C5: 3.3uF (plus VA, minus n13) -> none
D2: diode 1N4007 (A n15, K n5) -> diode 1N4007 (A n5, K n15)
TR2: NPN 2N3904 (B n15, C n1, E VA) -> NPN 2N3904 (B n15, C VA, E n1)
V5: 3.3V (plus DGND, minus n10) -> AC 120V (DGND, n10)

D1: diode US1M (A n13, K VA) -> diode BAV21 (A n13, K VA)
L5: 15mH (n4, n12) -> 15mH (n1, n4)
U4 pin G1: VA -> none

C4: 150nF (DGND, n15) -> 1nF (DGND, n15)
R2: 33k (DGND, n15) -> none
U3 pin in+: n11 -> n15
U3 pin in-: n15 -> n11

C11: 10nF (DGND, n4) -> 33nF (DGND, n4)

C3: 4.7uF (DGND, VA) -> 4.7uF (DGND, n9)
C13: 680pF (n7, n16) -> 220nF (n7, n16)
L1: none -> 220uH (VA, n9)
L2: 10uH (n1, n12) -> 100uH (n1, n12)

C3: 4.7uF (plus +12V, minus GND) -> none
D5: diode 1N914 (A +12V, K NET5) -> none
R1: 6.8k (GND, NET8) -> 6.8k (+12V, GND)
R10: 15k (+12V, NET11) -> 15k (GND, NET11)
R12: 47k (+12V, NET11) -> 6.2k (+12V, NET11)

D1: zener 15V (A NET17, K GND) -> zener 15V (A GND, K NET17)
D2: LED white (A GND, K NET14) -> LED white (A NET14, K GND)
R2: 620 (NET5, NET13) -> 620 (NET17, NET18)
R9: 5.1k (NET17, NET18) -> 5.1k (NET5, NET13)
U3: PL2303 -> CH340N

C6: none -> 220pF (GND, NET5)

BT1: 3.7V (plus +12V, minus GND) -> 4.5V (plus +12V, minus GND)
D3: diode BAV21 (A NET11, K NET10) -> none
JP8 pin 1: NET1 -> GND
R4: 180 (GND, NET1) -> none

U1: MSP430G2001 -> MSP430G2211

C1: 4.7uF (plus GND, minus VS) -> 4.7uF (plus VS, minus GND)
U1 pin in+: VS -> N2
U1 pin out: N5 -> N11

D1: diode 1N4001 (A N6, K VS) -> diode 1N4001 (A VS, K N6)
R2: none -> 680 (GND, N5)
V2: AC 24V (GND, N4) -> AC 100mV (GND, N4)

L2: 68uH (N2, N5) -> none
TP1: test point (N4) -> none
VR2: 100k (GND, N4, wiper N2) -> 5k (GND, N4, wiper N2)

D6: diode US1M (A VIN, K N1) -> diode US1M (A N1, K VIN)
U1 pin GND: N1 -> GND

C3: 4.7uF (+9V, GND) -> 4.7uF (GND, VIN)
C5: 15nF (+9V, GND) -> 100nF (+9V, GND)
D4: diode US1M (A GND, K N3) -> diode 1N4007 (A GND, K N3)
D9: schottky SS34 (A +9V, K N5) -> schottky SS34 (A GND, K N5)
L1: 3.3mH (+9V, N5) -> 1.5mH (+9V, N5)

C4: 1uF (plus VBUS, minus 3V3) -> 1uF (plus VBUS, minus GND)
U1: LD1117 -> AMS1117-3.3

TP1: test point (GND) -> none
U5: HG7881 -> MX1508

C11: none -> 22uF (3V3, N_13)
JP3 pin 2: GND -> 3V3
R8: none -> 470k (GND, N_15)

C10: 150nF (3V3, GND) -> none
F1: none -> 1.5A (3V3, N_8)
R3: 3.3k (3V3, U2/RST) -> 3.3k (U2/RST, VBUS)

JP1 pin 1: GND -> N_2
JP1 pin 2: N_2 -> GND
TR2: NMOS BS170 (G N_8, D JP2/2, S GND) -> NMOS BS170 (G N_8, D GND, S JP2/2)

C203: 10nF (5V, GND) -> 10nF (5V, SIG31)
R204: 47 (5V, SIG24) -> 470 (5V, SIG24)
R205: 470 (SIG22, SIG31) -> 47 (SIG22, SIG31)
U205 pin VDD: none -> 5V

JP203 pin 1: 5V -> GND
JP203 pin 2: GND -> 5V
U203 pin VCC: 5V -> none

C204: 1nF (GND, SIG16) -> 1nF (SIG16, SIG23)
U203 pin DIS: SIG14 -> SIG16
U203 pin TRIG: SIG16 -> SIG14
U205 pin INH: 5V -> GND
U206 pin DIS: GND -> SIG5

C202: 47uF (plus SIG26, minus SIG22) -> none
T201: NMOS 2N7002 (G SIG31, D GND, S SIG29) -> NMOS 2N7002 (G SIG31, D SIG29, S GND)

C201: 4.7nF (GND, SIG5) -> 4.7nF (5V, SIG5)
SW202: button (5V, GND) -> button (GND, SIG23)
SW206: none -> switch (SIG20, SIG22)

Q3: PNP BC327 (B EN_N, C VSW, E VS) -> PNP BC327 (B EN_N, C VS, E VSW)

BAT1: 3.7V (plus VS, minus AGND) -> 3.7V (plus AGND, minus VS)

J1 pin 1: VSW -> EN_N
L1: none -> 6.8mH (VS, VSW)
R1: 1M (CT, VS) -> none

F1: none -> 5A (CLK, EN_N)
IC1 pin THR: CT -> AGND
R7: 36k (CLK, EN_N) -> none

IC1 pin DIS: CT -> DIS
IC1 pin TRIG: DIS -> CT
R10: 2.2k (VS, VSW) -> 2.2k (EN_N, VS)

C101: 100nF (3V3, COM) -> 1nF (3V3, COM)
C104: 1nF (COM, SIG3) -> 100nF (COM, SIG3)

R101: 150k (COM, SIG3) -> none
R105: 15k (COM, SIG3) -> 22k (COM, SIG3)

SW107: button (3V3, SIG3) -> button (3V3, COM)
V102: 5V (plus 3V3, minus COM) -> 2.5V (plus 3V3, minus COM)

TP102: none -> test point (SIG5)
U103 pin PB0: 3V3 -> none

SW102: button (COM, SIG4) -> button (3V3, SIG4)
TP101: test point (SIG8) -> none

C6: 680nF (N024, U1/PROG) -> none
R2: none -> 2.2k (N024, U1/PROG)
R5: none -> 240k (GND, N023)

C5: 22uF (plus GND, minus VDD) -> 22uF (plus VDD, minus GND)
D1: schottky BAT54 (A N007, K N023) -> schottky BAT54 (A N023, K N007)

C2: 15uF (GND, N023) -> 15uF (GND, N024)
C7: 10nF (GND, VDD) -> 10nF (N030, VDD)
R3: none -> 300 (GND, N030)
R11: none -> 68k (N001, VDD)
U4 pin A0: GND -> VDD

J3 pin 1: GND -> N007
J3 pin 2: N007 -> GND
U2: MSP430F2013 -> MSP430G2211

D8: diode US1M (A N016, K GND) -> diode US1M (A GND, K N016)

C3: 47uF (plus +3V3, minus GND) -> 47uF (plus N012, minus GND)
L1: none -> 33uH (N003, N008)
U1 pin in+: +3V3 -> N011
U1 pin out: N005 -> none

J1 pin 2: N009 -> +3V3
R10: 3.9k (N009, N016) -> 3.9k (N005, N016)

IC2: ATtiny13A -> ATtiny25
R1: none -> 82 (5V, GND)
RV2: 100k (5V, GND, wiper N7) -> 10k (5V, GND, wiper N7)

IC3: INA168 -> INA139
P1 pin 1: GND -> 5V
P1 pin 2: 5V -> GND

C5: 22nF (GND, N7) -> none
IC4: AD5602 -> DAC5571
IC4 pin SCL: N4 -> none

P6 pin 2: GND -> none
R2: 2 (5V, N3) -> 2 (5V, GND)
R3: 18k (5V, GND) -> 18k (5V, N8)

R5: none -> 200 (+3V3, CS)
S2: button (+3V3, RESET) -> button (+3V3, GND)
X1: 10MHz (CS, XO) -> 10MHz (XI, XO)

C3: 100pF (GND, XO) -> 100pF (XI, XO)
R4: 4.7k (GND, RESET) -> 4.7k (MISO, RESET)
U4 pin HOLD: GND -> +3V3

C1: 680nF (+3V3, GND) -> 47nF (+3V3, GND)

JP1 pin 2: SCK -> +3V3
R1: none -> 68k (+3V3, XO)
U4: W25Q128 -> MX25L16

* * * * *

Exercise objective:
Take exactly the lines from the one containing "J3 pin 2: N007 -> GND" through the one containing "C5: 22nF (GND, N7) -> none" in the data above, and output them with nothing added.

Response area:
J3 pin 2: N007 -> GND
U2: MSP430F2013 -> MSP430G2211

D8: diode US1M (A N016, K GND) -> diode US1M (A GND, K N016)

C3: 47uF (plus +3V3, minus GND) -> 47uF (plus N012, minus GND)
L1: none -> 33uH (N003, N008)
U1 pin in+: +3V3 -> N011
U1 pin out: N005 -> none

J1 pin 2: N009 -> +3V3
R10: 3.9k (N009, N016) -> 3.9k (N005, N016)

IC2: ATtiny13A -> ATtiny25
R1: none -> 82 (5V, GND)
RV2: 100k (5V, GND, wiper N7) -> 10k (5V, GND, wiper N7)

IC3: INA168 -> INA139
P1 pin 1: GND -> 5V
P1 pin 2: 5V -> GND

C5: 22nF (GND, N7) -> none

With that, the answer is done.